• _AIM OF THE TASK_
A faithful copy of the data below is required, leaving out every picture.

• _Spatial object tracking data_
Start of Block
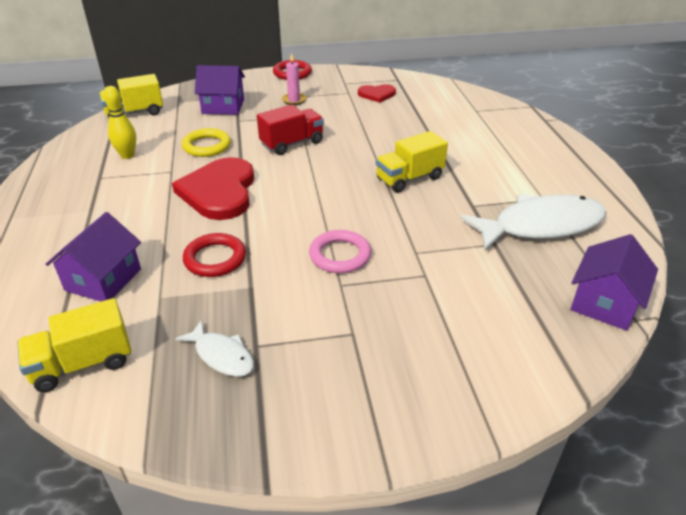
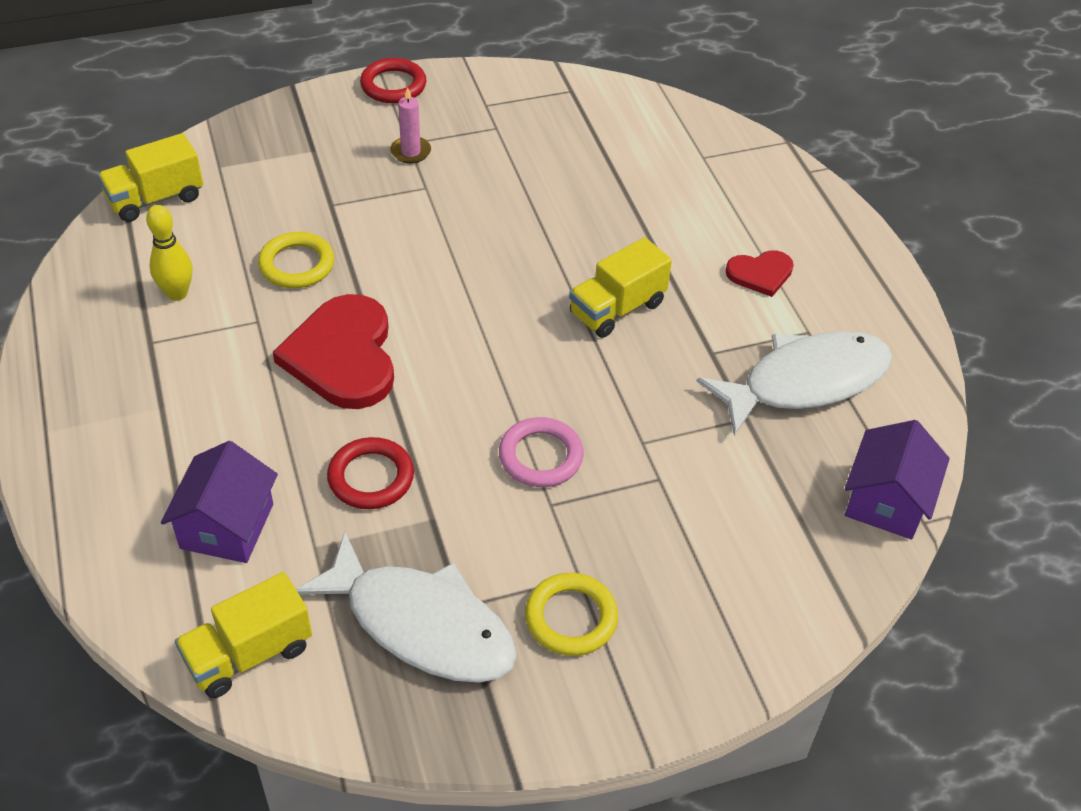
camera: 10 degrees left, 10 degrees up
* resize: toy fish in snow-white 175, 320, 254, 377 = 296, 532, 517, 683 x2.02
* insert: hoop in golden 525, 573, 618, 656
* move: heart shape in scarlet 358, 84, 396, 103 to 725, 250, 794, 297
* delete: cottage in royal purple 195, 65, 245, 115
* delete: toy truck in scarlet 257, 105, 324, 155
End of Block
• _RESULT FOR THIS EXERCISE_
camera: 10 degrees left, 10 degrees up
* resize: toy fish in snow-white 175, 320, 254, 377 = 296, 532, 517, 683 x2.02
* insert: hoop in golden 525, 573, 618, 656
* move: heart shape in scarlet 358, 84, 396, 103 to 725, 250, 794, 297
* delete: cottage in royal purple 195, 65, 245, 115
* delete: toy truck in scarlet 257, 105, 324, 155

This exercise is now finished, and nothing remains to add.